- [EXERCISE BRIEF]
Beneath this instruction is a listing. Transcribe from it only the stretch from the line with "(84, 330) = (102, 278): black" through the line with "(395, 349) = (300, 364): pink", both end lines included, exactly as written.
**********
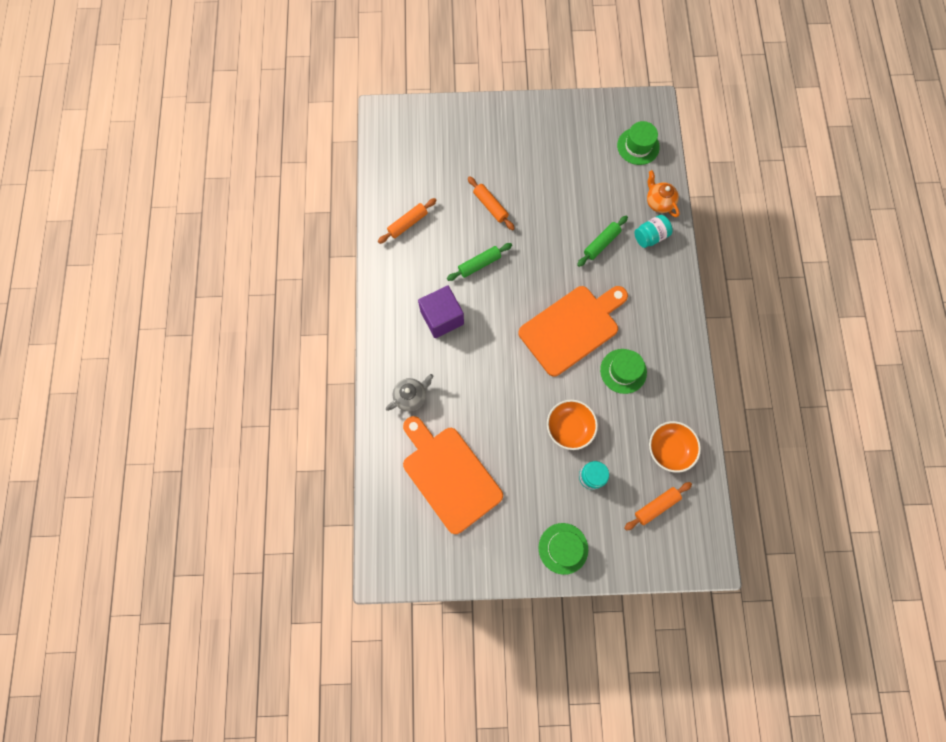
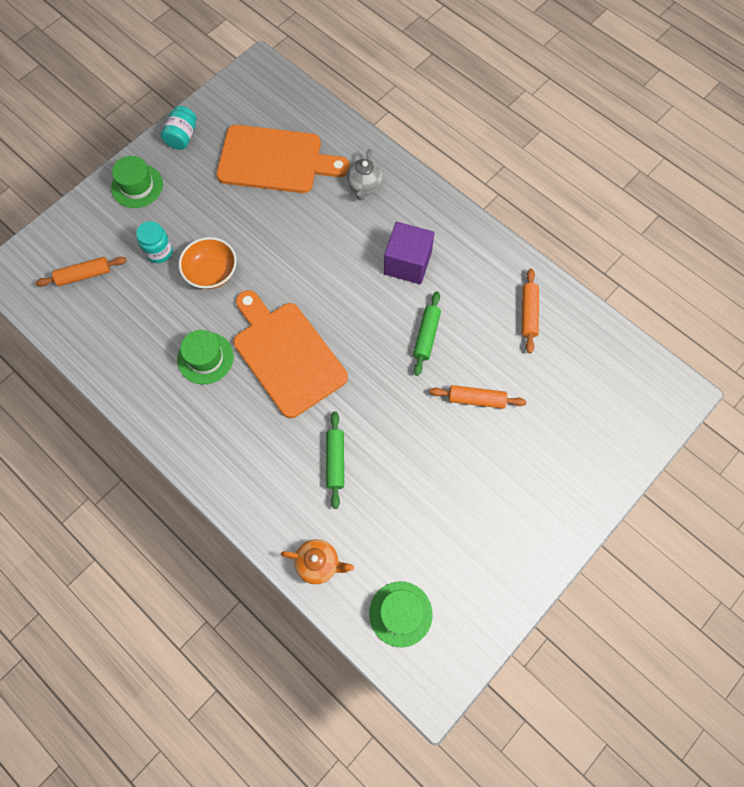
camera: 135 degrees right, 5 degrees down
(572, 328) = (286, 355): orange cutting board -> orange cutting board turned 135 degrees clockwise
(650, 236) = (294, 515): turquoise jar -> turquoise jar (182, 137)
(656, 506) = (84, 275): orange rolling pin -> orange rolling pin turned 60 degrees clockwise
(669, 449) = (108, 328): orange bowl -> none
**********
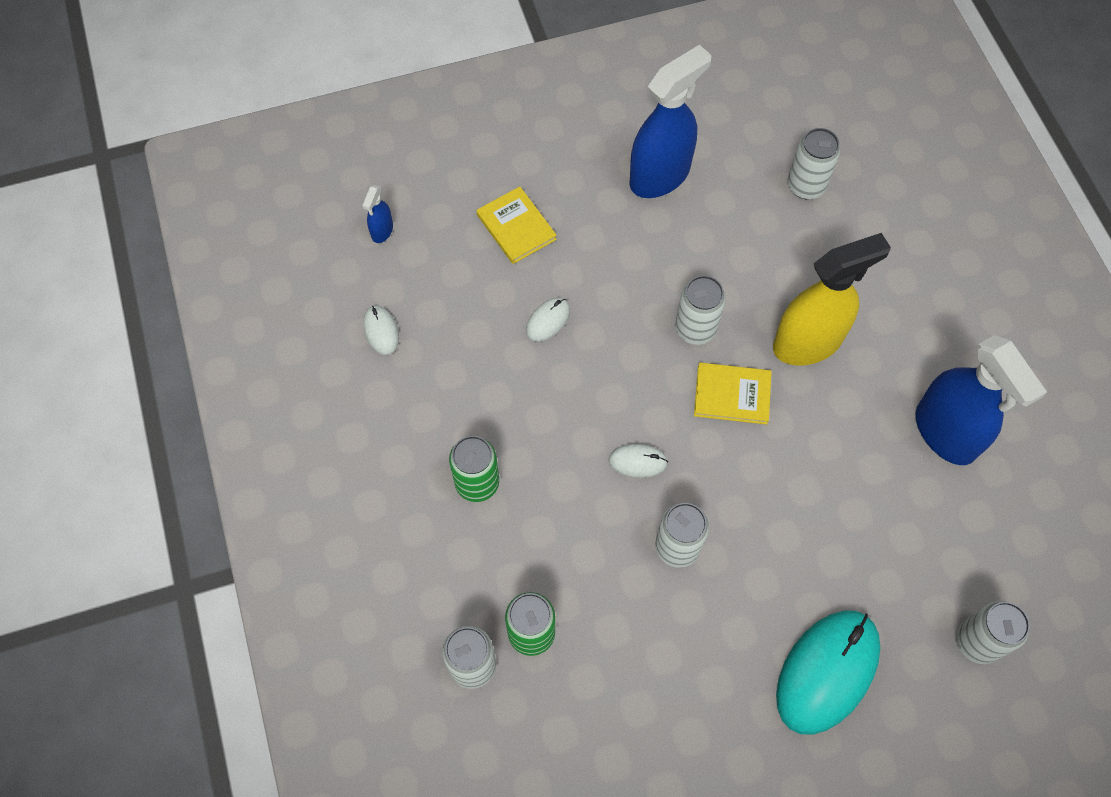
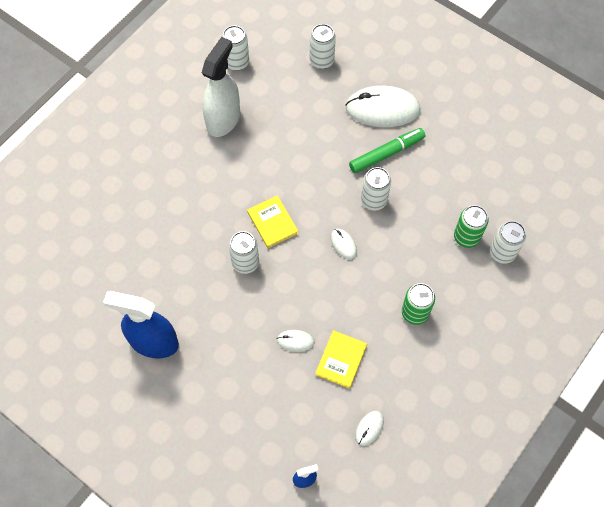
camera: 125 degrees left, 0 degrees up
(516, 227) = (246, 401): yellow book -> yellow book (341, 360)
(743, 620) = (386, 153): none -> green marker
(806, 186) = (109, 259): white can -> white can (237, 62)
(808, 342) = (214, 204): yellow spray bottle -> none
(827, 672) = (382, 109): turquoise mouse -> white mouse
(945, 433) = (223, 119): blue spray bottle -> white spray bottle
**********
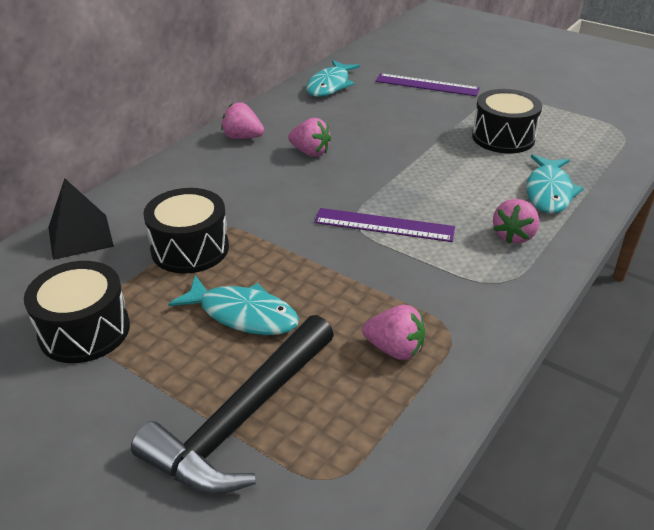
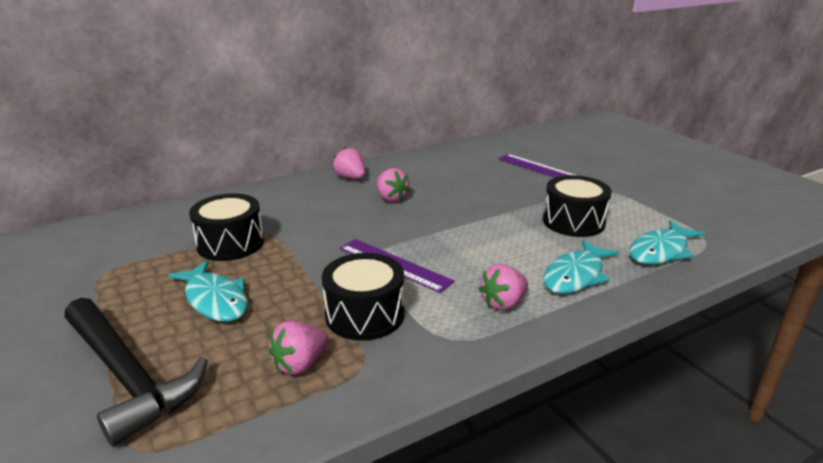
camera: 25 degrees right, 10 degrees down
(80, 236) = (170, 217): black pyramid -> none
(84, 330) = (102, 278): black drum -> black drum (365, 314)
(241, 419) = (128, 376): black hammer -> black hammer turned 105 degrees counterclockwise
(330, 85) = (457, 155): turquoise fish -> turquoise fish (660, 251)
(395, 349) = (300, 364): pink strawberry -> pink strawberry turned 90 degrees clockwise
**********
- [RESULT OF THE EXERCISE]
(84, 330) = (102, 278): black drum -> black drum (365, 314)
(241, 419) = (128, 376): black hammer -> black hammer turned 105 degrees counterclockwise
(330, 85) = (457, 155): turquoise fish -> turquoise fish (660, 251)
(395, 349) = (300, 364): pink strawberry -> pink strawberry turned 90 degrees clockwise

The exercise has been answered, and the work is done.